# [Activity]
As the answer, return precisely the lines from the one containing "[(192,312),(198,297),(185,291),(179,306),(192,312)]" to the final line of the material below, inclusive, and omit every picture.

# [Data provided]
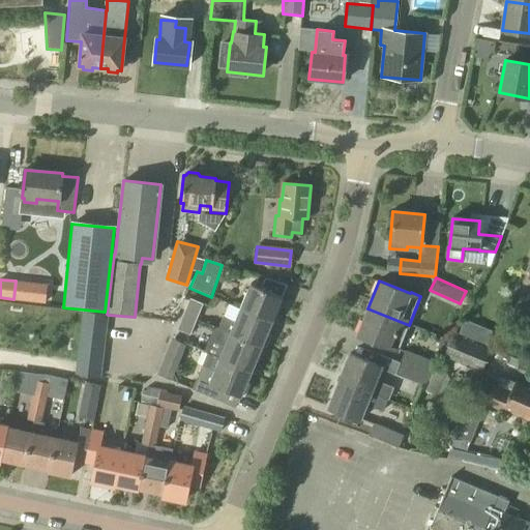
[(272,322),(283,297),(251,284),(240,308),(272,322)]
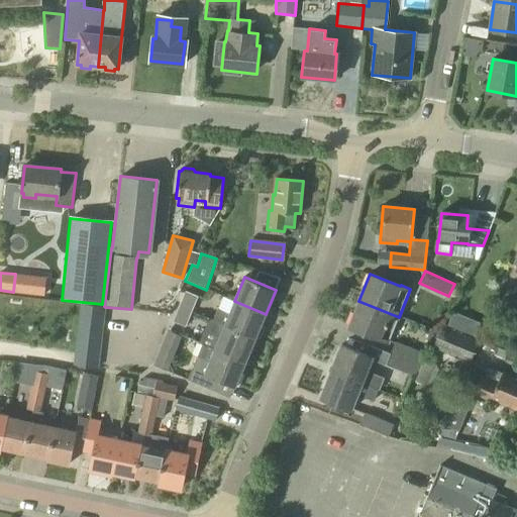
[(192,312),(198,297),(185,291),(179,306),(192,312)]
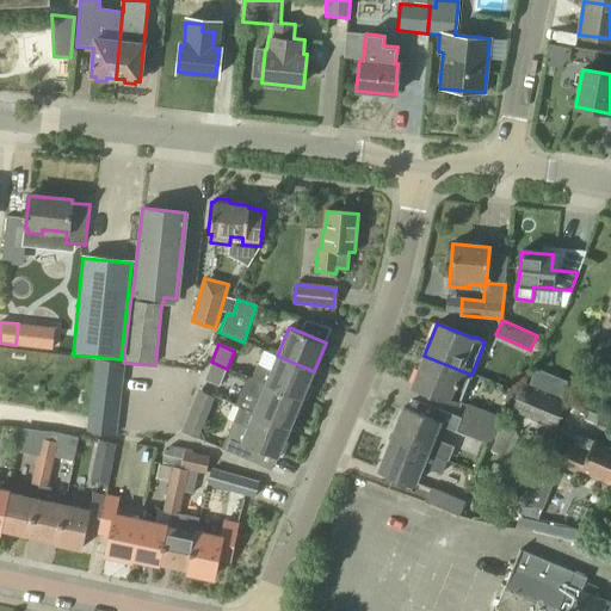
[(308,386),(314,371),(277,356),(270,371),(257,365),(251,378),(306,402),(313,387),(308,386)]
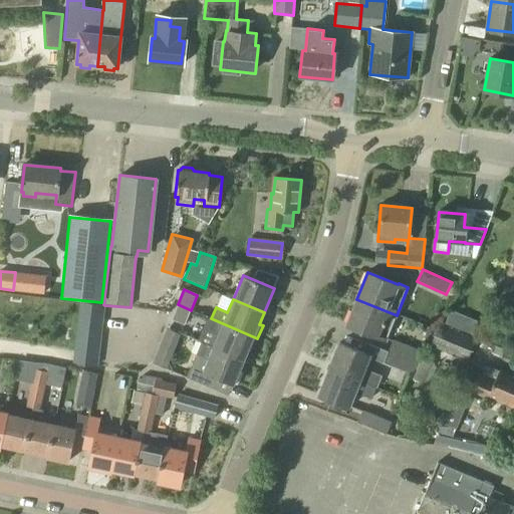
[(387,342),(397,315),(356,299),(346,324),(377,336),(376,338),(387,342)]
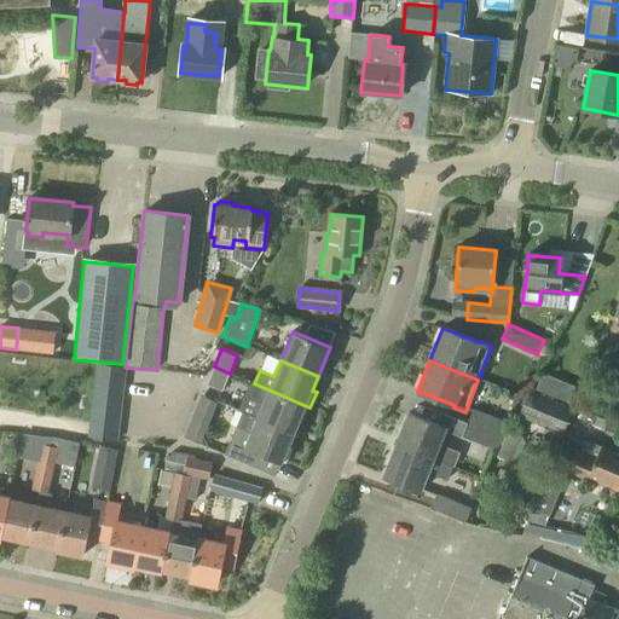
[(125,366),(109,365),(97,363),(87,437),(116,440),(126,368),(125,366)]
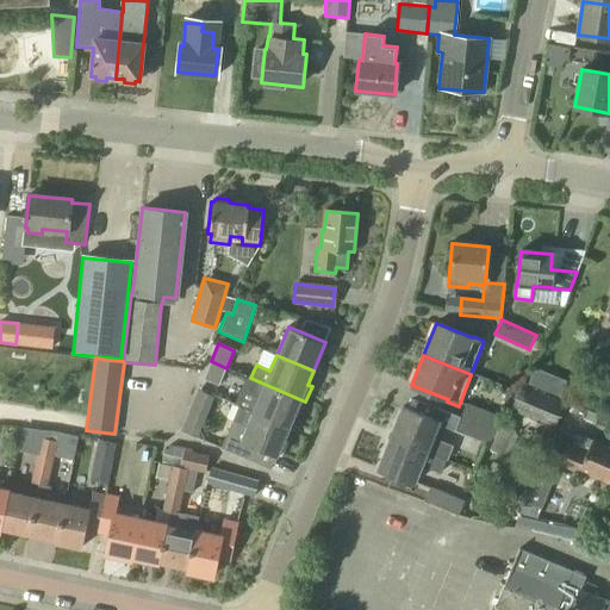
[(218,386),(226,368),(211,361),(204,379),(218,386)]
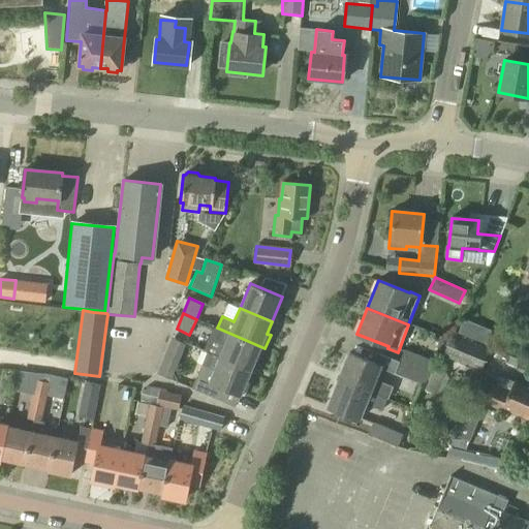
[(259,361),(265,348),(217,328),(212,340),(224,345),(219,356),(251,371),(256,359),(259,361)]
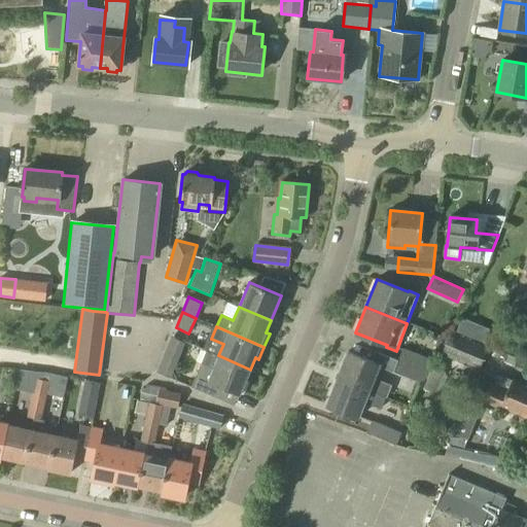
[(479,370),(488,347),(450,331),(441,354),(479,370)]
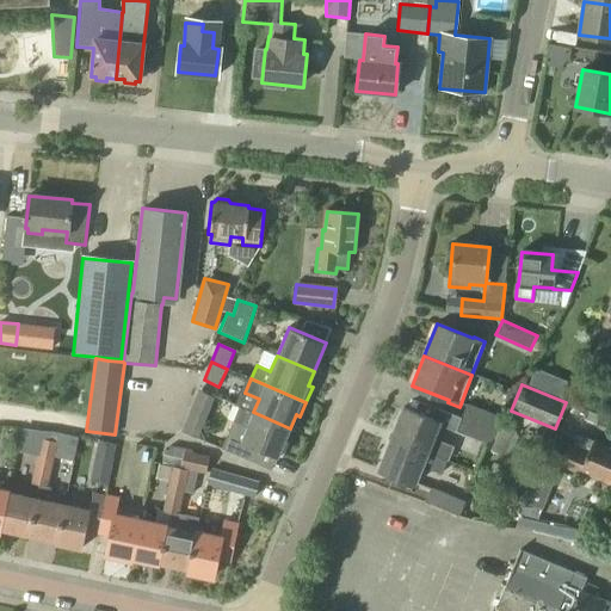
[(218,437),(235,403),(210,392),(193,424),(218,437)]
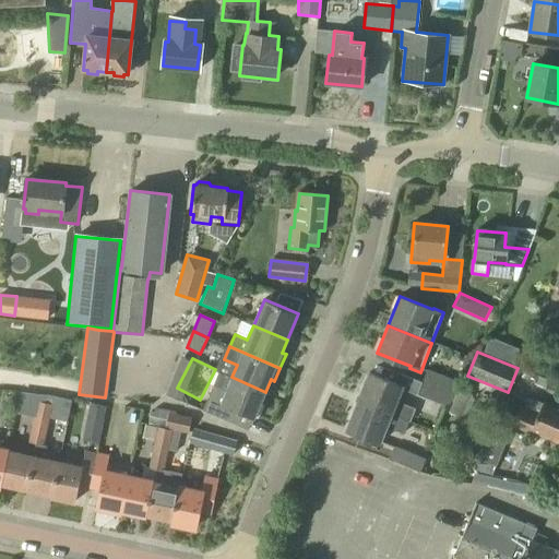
[(421,382),(453,394),(460,382),(427,369),(421,382)]
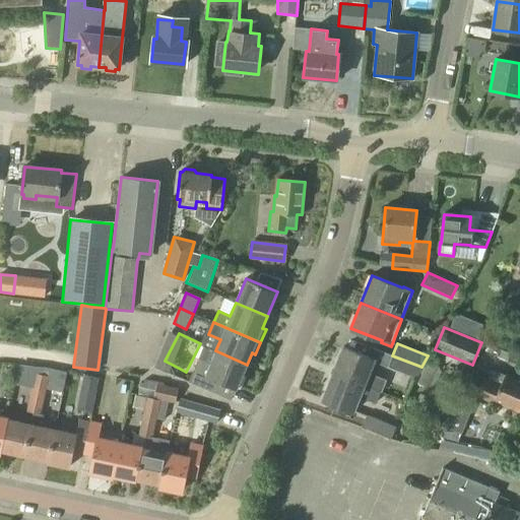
[(343,346),(333,373),(380,392),(381,392),(386,381),(369,374),(375,359),(343,346)]
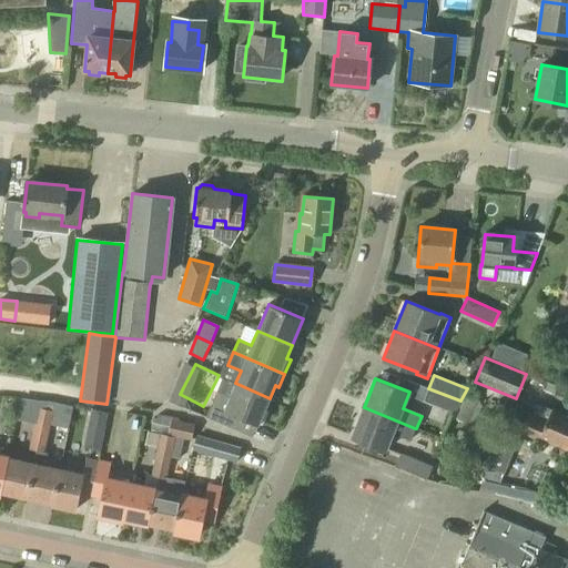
[(259,424),(270,398),(235,383),(230,397),(216,392),(206,417),(224,425),(235,430),(241,416),(259,424)]
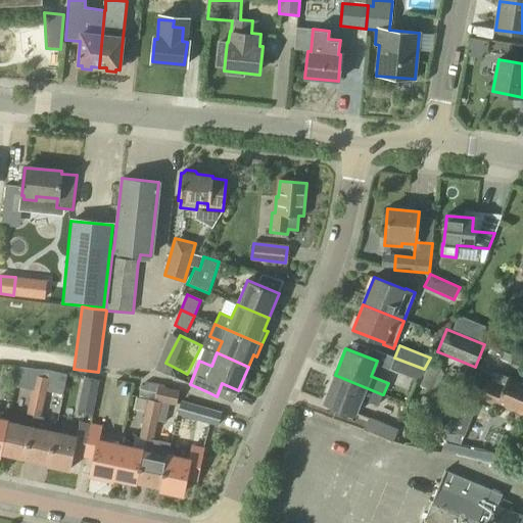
[(418,381),(424,369),(394,358),(389,370),(406,376),(400,386),(414,391),(418,381)]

# [Solution to this problem]
[(192,312),(198,297),(185,291),(179,306),(192,312)]
[(308,386),(314,371),(277,356),(270,371),(257,365),(251,378),(306,402),(313,387),(308,386)]
[(387,342),(397,315),(356,299),(346,324),(377,336),(376,338),(387,342)]
[(125,366),(109,365),(97,363),(87,437),(116,440),(126,368),(125,366)]
[(218,386),(226,368),(211,361),(204,379),(218,386)]
[(259,361),(265,348),(217,328),(212,340),(224,345),(219,356),(251,371),(256,359),(259,361)]
[(479,370),(488,347),(450,331),(441,354),(479,370)]
[(218,437),(235,403),(210,392),(193,424),(218,437)]
[(421,382),(453,394),(460,382),(427,369),(421,382)]
[(343,346),(333,373),(380,392),(381,392),(386,381),(369,374),(375,359),(343,346)]
[(259,424),(270,398),(235,383),(230,397),(216,392),(206,417),(224,425),(235,430),(241,416),(259,424)]
[(418,381),(424,369),(394,358),(389,370),(406,376),(400,386),(414,391),(418,381)]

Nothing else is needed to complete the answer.